#### The problem
State the count of lines below featuring the word "none", and write nothing further.

Dataset entries: Begin

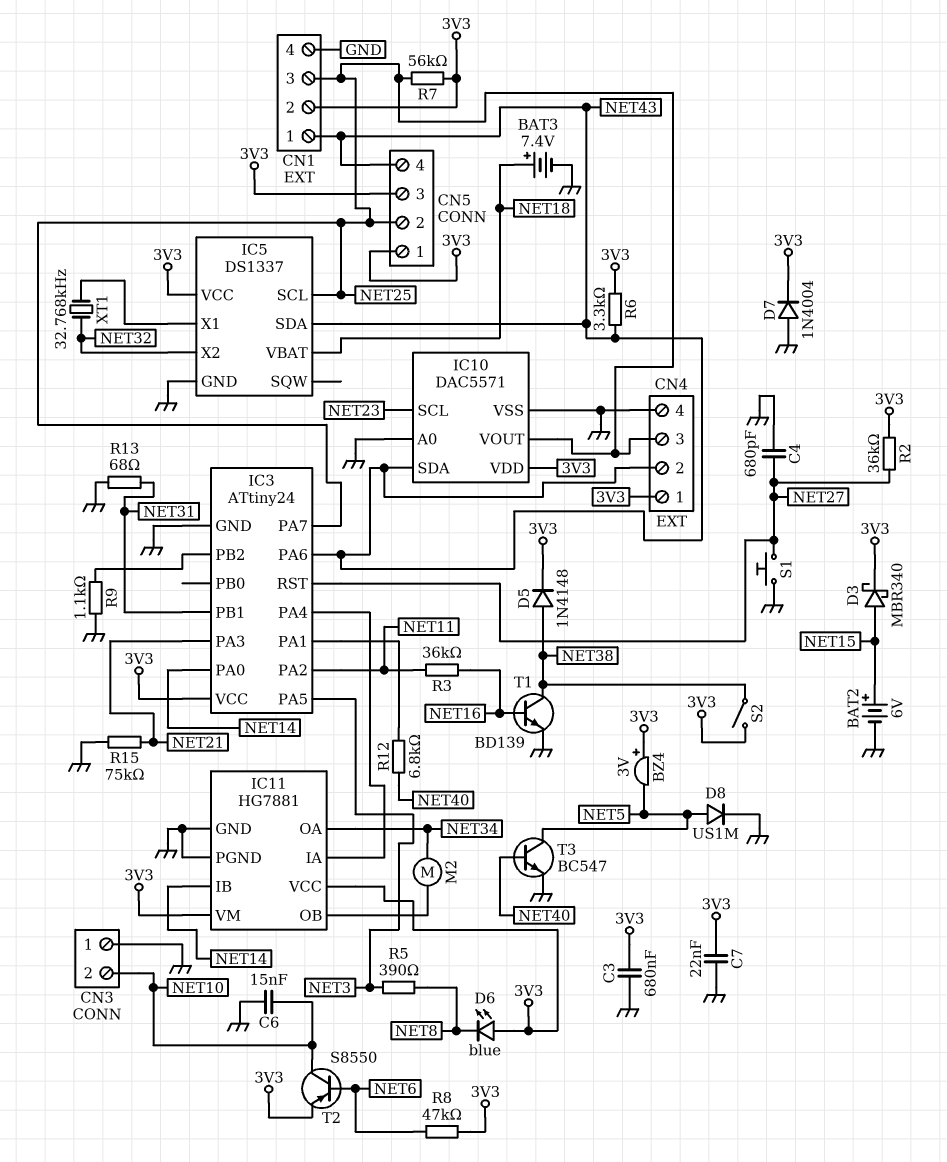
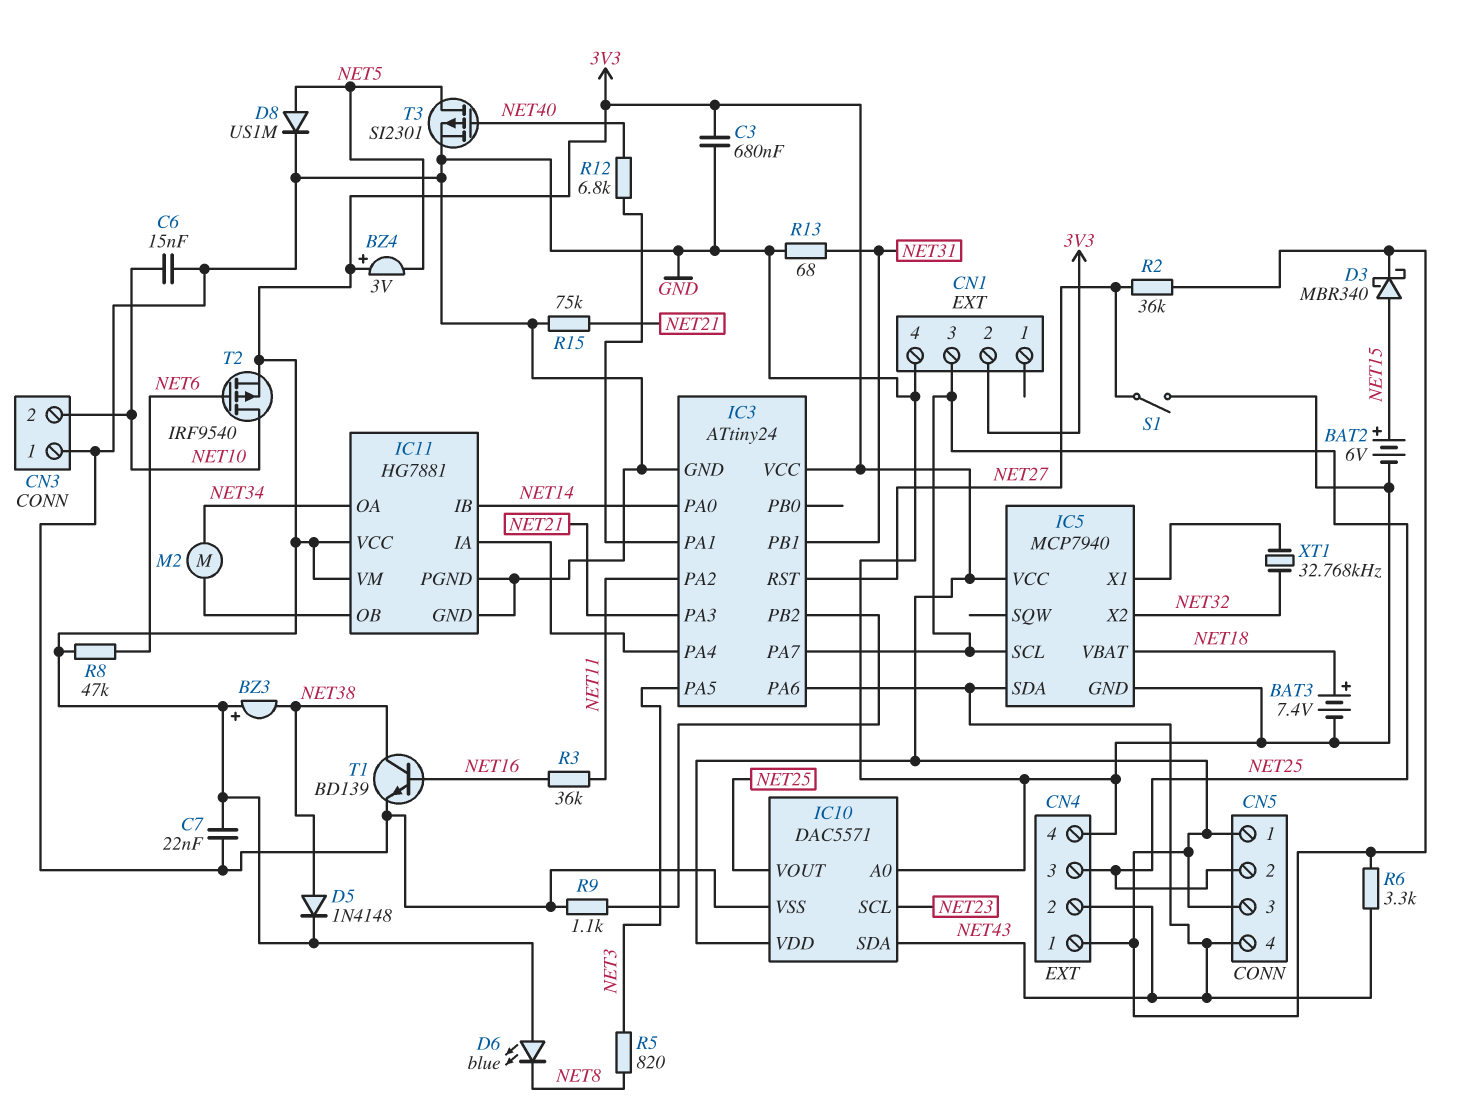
BZ3: none -> buzzer (plus 3V3, minus NET38)
C4: 680pF (GND, NET27) -> none
CN1 pin 1: NET43 -> none
D7: diode 1N4004 (A GND, K 3V3) -> none
IC5: DS1337 -> MCP7940
R5: 390 (NET3, NET8) -> 820 (NET3, NET8)
R7: 56k (3V3, NET25) -> none
S1: button (GND, NET27) -> switch (GND, NET27)
S2: switch (3V3, NET38) -> none
T2: PNP S8550 (B NET6, C NET10, E 3V3) -> PMOS IRF9540 (G NET6, D NET10, S 3V3)
T3: NPN BC547 (B NET40, C NET5, E GND) -> PMOS SI2301 (G NET40, D NET5, S GND)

Dataset entries: End

#### Expected answer
6